## Exercise
Apart from the pictures, return every line of the listing exactly.

## Entries supplied
____________________

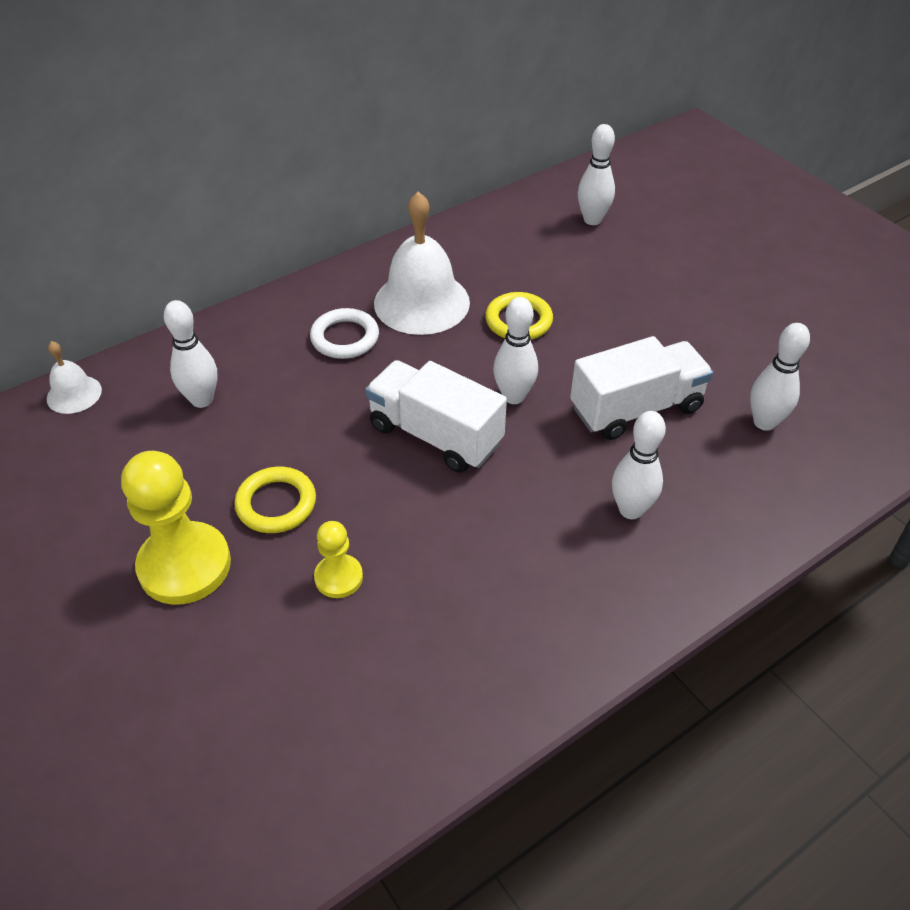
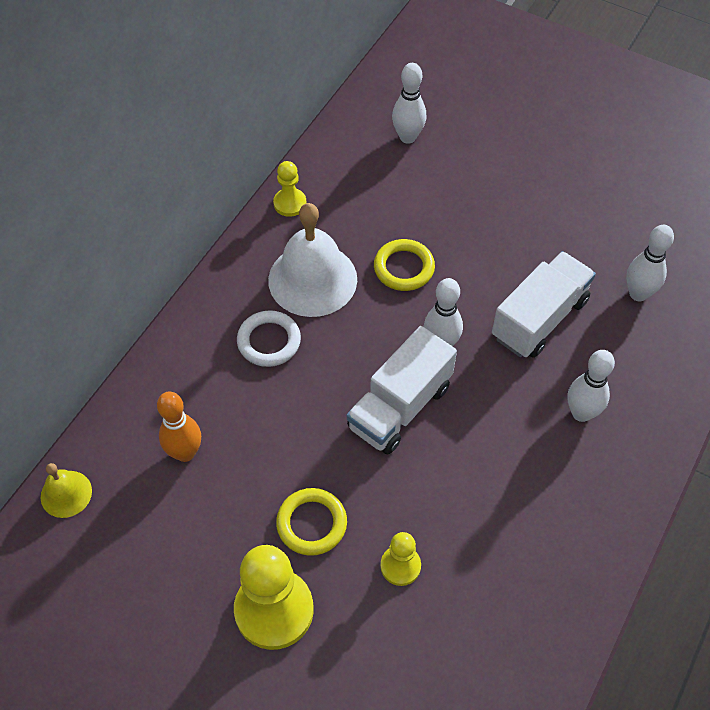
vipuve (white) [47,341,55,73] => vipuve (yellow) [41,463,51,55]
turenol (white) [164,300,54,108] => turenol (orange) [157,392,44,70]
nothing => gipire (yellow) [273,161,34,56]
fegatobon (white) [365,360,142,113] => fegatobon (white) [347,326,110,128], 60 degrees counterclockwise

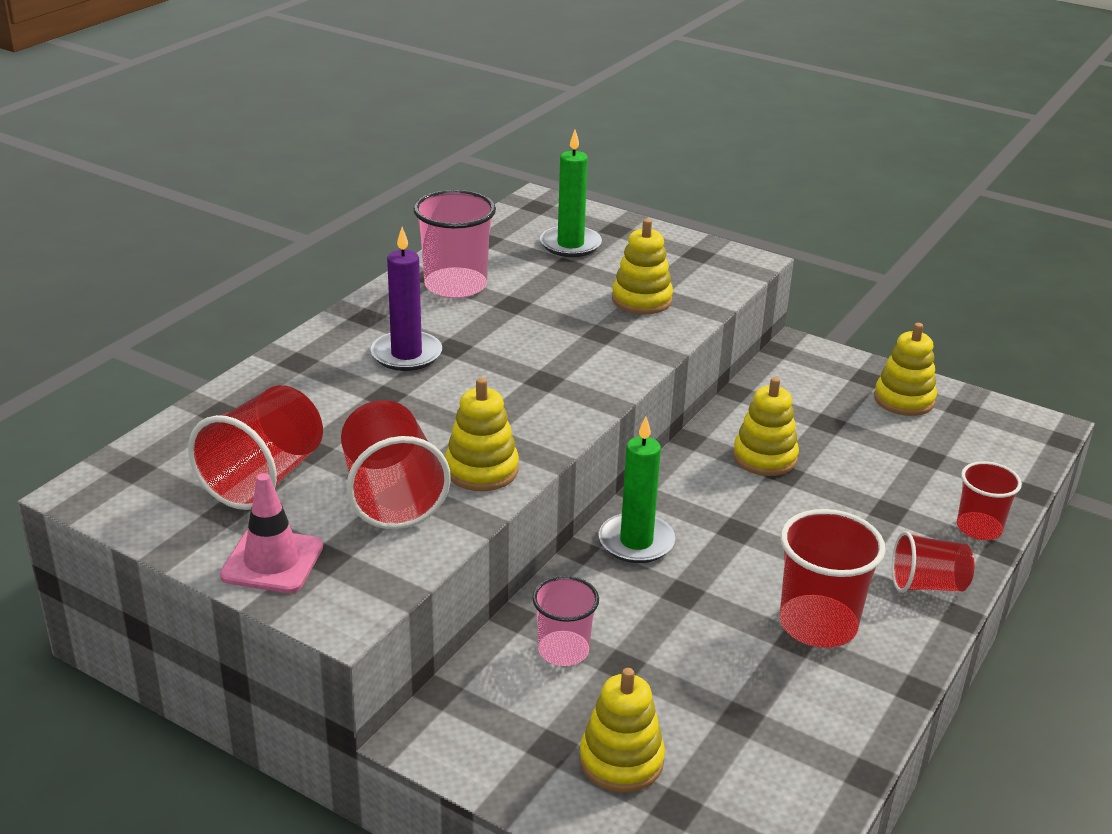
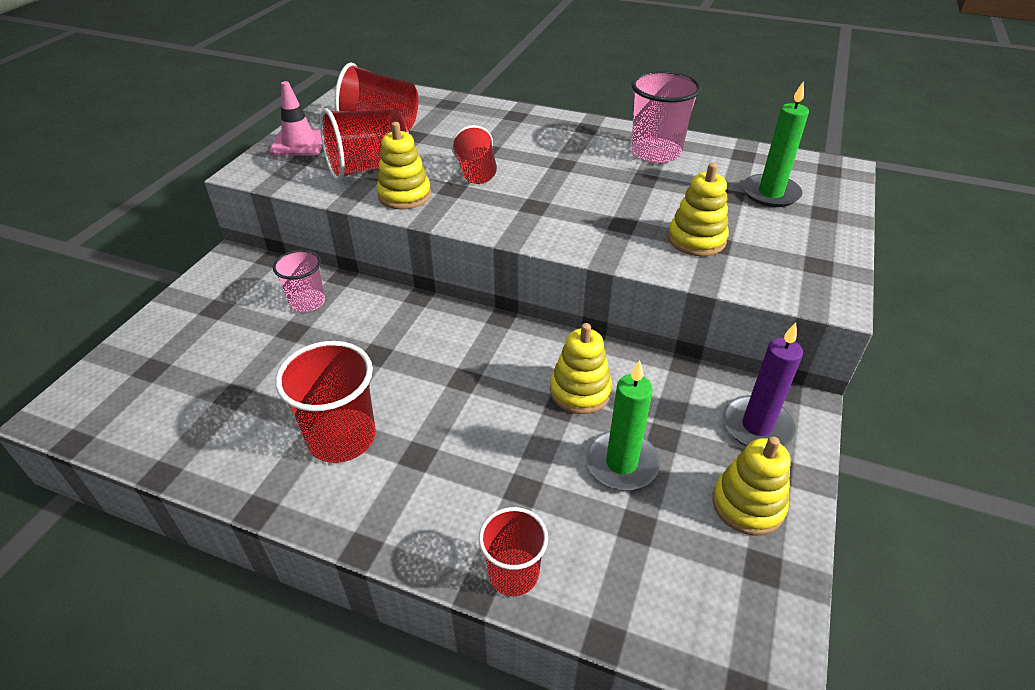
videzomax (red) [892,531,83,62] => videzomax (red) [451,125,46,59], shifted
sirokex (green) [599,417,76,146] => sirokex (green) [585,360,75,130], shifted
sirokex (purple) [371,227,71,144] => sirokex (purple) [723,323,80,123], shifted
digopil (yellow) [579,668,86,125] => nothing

____________________

## Exercise solution
vipuve (white) [47,341,55,73] => vipuve (yellow) [41,463,51,55]
turenol (white) [164,300,54,108] => turenol (orange) [157,392,44,70]
nothing => gipire (yellow) [273,161,34,56]
fegatobon (white) [365,360,142,113] => fegatobon (white) [347,326,110,128], 60 degrees counterclockwise

videzomax (red) [892,531,83,62] => videzomax (red) [451,125,46,59], shifted
sirokex (green) [599,417,76,146] => sirokex (green) [585,360,75,130], shifted
sirokex (purple) [371,227,71,144] => sirokex (purple) [723,323,80,123], shifted
digopil (yellow) [579,668,86,125] => nothing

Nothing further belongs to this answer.